§ Task:
Convert the listing below into a JSON list of strings, one string per line and blank lines left out, covering only the lines from the one containing "scratch [893, 100]" through the one containing "extravagant [386, 988]", both included.

§ Data supplied:

######

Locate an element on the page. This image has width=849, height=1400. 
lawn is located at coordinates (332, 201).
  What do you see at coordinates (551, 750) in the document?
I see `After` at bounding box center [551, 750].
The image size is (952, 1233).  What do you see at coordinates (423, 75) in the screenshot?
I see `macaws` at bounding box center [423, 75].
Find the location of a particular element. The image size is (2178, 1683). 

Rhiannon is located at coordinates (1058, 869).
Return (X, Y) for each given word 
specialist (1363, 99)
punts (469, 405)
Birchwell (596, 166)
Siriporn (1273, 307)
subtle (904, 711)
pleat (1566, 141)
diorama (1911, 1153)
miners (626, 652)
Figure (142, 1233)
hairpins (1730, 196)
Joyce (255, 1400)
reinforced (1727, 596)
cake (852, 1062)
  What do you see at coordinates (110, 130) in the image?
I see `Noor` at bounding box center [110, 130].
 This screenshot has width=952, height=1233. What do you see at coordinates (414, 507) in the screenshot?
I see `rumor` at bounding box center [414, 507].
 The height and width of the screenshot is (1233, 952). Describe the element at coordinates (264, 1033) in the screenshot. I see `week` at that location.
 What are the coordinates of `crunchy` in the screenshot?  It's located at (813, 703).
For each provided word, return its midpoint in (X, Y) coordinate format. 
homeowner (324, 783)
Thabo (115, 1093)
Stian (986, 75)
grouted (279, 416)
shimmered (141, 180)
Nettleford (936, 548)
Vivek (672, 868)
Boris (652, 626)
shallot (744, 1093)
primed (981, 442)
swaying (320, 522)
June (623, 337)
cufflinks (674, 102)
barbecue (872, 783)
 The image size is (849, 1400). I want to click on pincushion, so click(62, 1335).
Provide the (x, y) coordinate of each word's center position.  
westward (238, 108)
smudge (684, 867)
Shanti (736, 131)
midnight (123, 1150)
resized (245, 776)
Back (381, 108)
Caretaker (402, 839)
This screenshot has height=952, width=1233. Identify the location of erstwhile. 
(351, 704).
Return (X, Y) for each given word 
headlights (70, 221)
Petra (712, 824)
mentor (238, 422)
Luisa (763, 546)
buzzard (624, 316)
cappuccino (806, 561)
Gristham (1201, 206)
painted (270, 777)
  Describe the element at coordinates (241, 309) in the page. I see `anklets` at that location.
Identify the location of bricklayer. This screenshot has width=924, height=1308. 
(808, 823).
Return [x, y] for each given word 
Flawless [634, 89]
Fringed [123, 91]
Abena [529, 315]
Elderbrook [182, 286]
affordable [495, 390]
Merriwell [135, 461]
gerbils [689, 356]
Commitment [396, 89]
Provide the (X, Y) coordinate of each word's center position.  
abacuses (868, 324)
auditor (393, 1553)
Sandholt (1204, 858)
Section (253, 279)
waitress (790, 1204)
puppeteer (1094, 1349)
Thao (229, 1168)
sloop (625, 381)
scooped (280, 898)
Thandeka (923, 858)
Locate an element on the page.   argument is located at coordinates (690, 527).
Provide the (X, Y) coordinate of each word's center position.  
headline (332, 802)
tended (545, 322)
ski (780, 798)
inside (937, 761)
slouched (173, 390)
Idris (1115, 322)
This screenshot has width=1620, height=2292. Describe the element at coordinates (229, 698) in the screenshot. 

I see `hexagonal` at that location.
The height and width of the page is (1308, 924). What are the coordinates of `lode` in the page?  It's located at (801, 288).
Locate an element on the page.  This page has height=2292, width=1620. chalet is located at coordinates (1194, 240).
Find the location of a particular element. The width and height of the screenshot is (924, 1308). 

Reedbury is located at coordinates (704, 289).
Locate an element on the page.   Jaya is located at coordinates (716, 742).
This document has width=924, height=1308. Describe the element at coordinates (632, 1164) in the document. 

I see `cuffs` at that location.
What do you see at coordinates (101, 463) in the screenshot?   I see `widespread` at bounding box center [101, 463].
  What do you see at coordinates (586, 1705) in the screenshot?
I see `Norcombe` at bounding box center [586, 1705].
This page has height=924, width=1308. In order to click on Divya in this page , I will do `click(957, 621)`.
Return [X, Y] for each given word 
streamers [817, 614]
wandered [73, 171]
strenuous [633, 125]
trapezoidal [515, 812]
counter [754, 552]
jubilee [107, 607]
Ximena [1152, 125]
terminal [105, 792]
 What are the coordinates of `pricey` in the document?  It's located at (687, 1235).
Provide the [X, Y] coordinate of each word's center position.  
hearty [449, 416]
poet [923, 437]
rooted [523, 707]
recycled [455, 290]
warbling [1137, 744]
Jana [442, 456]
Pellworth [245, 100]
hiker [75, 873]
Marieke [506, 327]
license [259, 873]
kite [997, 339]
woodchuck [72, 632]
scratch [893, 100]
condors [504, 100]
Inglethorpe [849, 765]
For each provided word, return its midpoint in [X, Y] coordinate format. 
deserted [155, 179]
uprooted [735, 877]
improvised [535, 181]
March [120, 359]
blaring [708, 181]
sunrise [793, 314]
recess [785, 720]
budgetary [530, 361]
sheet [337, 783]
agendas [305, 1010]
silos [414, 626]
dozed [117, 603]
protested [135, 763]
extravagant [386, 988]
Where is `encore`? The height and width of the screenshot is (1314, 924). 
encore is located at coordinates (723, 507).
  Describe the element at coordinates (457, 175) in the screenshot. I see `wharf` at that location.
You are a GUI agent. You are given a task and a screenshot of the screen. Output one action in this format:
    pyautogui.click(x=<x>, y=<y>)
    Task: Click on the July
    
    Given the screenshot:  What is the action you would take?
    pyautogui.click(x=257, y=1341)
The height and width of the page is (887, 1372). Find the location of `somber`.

######

§ Worked answer:
[
  "scratch [893, 100]",
  "condors [504, 100]",
  "Inglethorpe [849, 765]",
  "For each provided word, return its midpoint in [X, Y] coordinate format. ",
  "deserted [155, 179]",
  "uprooted [735, 877]",
  "improvised [535, 181]",
  "March [120, 359]",
  "blaring [708, 181]",
  "sunrise [793, 314]",
  "recess [785, 720]",
  "budgetary [530, 361]",
  "sheet [337, 783]",
  "agendas [305, 1010]",
  "silos [414, 626]",
  "dozed [117, 603]",
  "protested [135, 763]",
  "extravagant [386, 988]"
]